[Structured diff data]
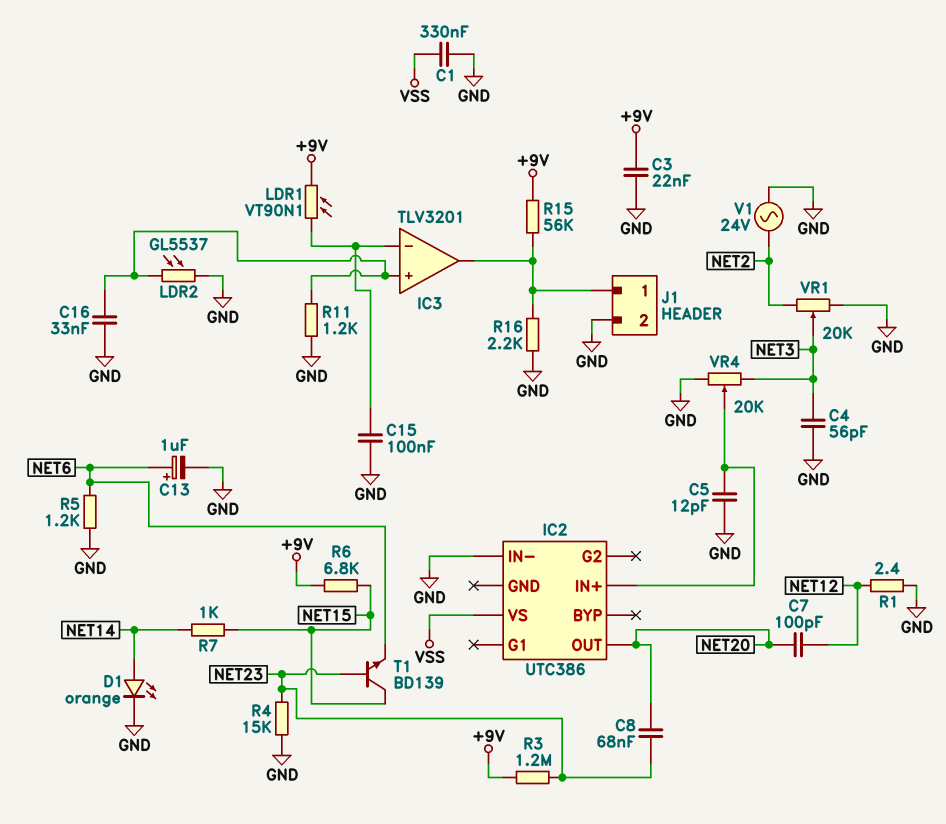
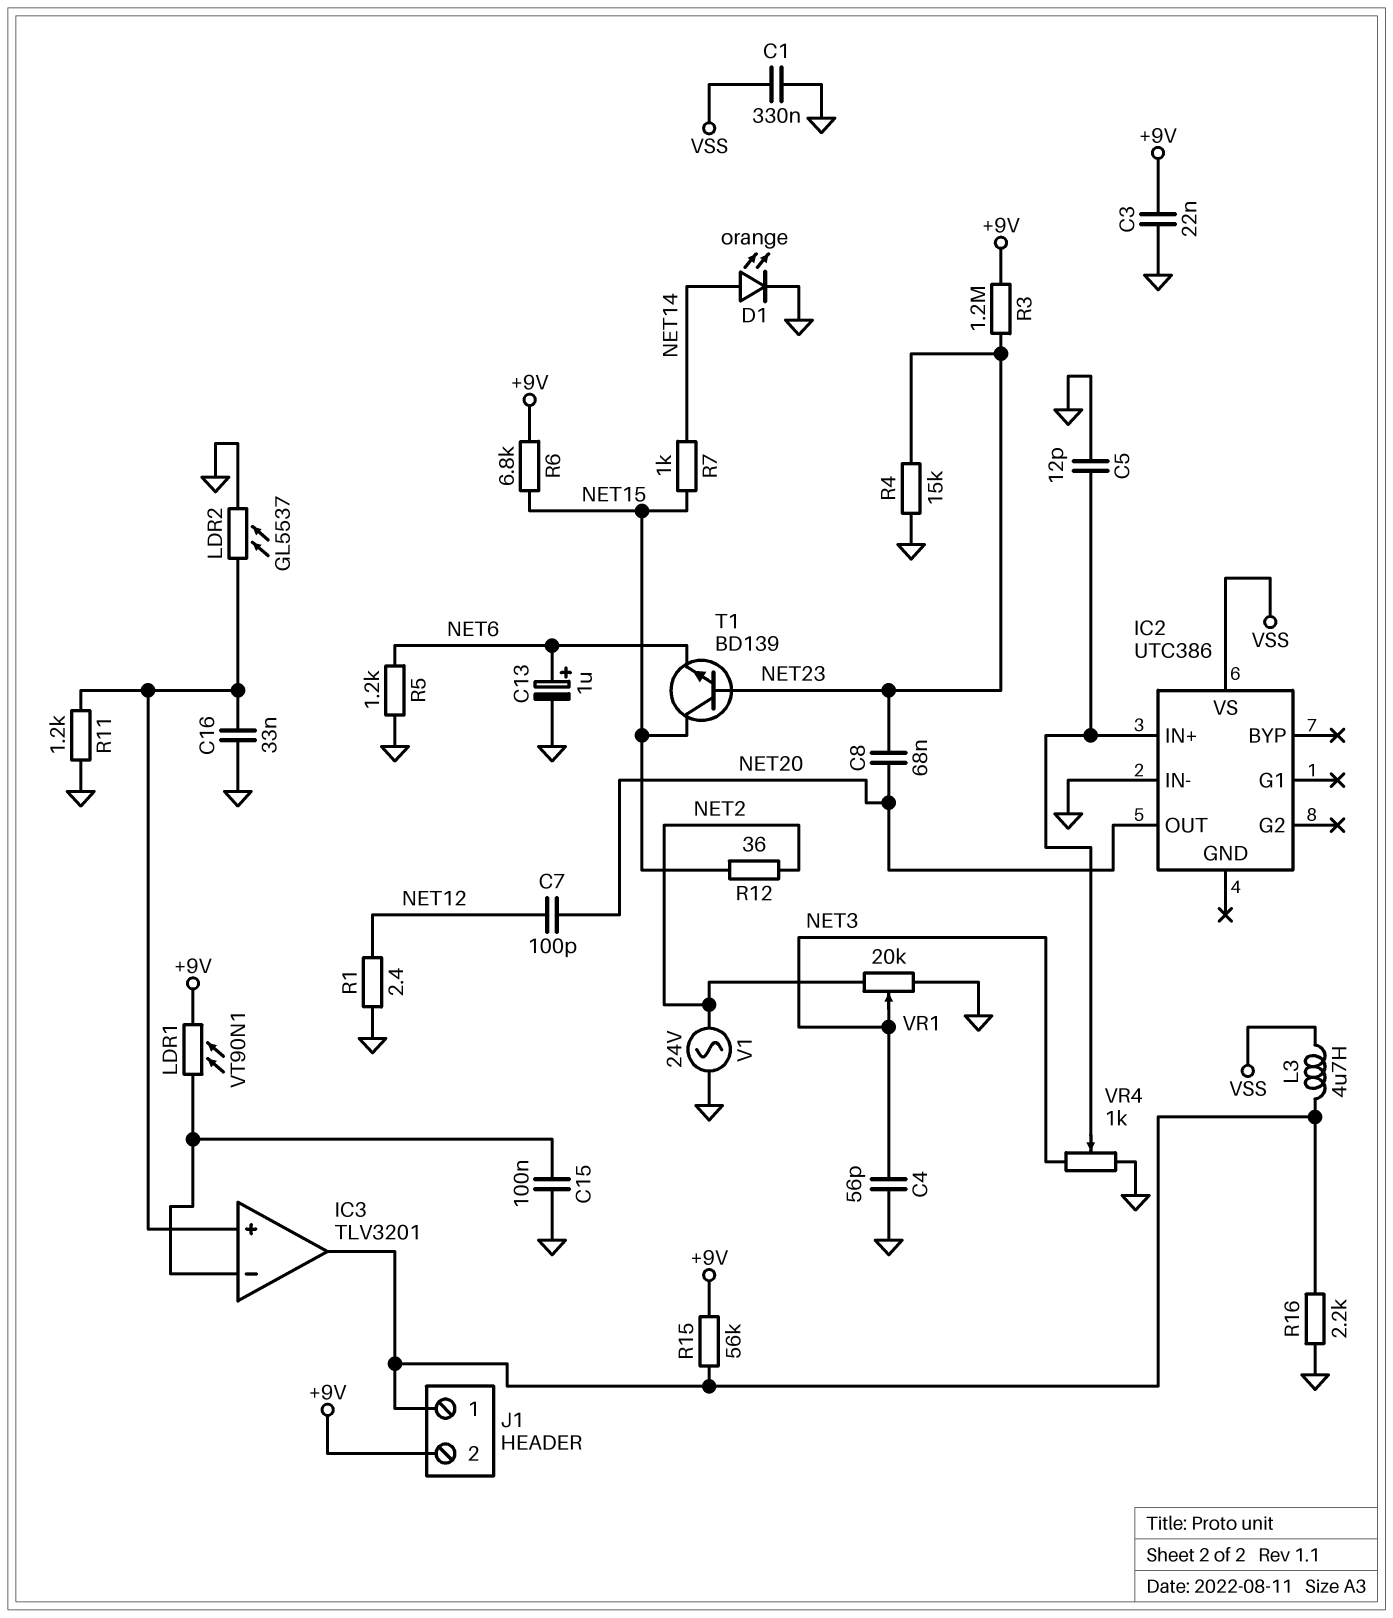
J1 pin 2: GND -> +9V
L3: none -> 4.7uH (IC3/out, VSS)
R12: none -> 36 (NET2, NET15)
VR4: 20k (GND, NET3, wiper IC2/IN+) -> 1k (GND, NET3, wiper IC2/IN+)

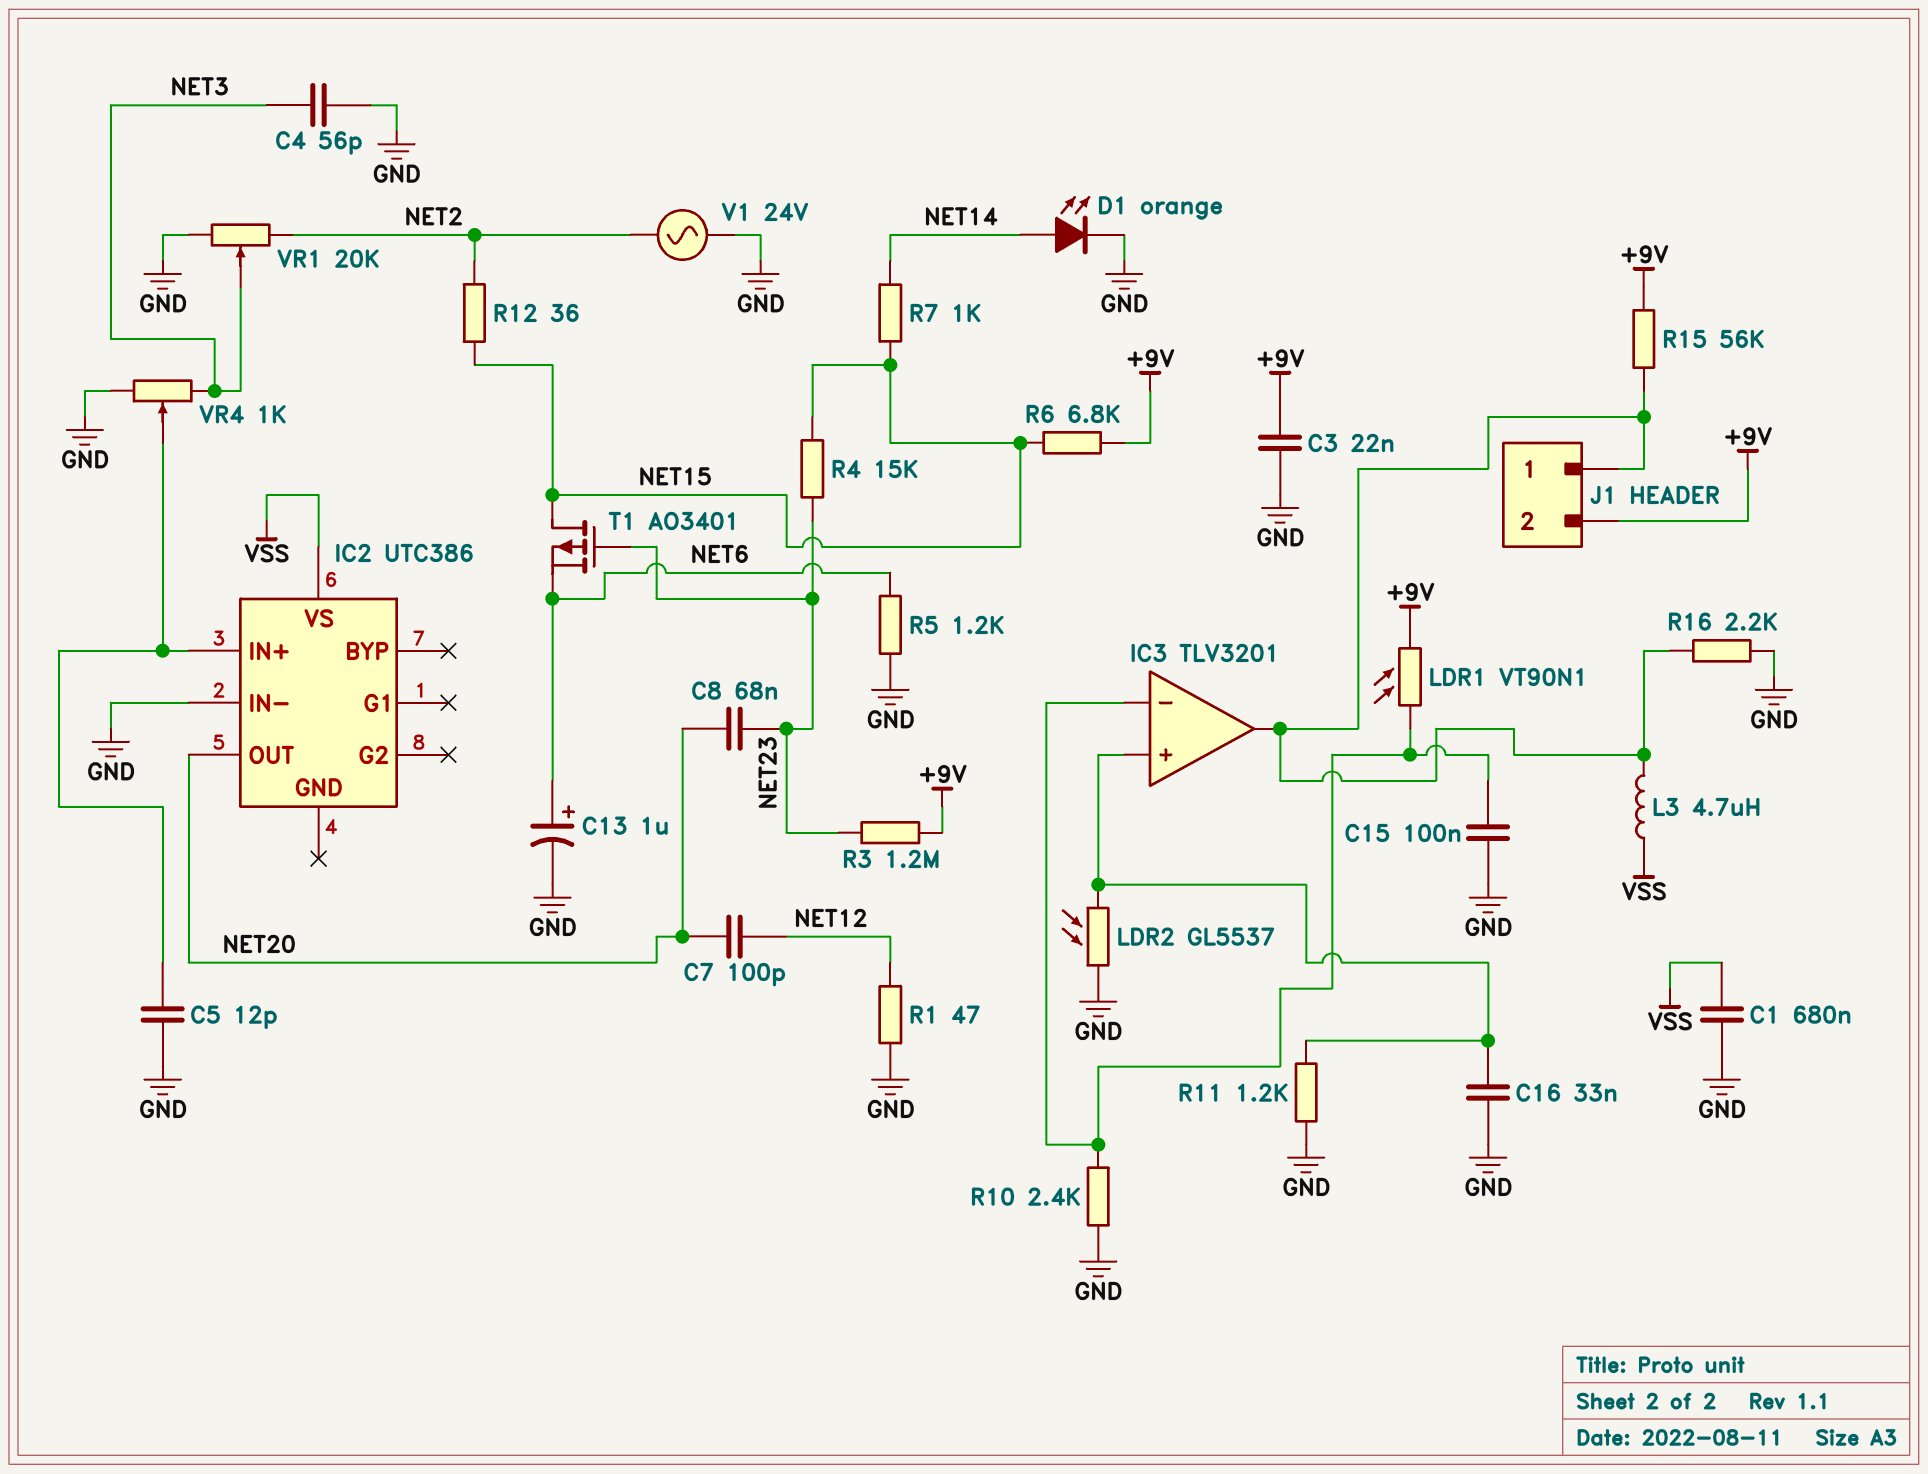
C1: 330nF (GND, VSS) -> 680nF (GND, VSS)
R1: 2.4 (GND, NET12) -> 47 (GND, NET12)
R4: 15k (GND, NET23) -> 15k (NET15, NET23)
R10: none -> 2.4k (GND, IC3/in-)
T1: NPN BD139 (B NET23, C NET15, E NET6) -> PMOS AO3401 (G NET23, D NET15, S NET6)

■ Task directions:
Where the word "none" occurs in a line of the records, copy that line.

■ Solution:
L3: none -> 4.7uH (IC3/out, VSS)
R12: none -> 36 (NET2, NET15)
R10: none -> 2.4k (GND, IC3/in-)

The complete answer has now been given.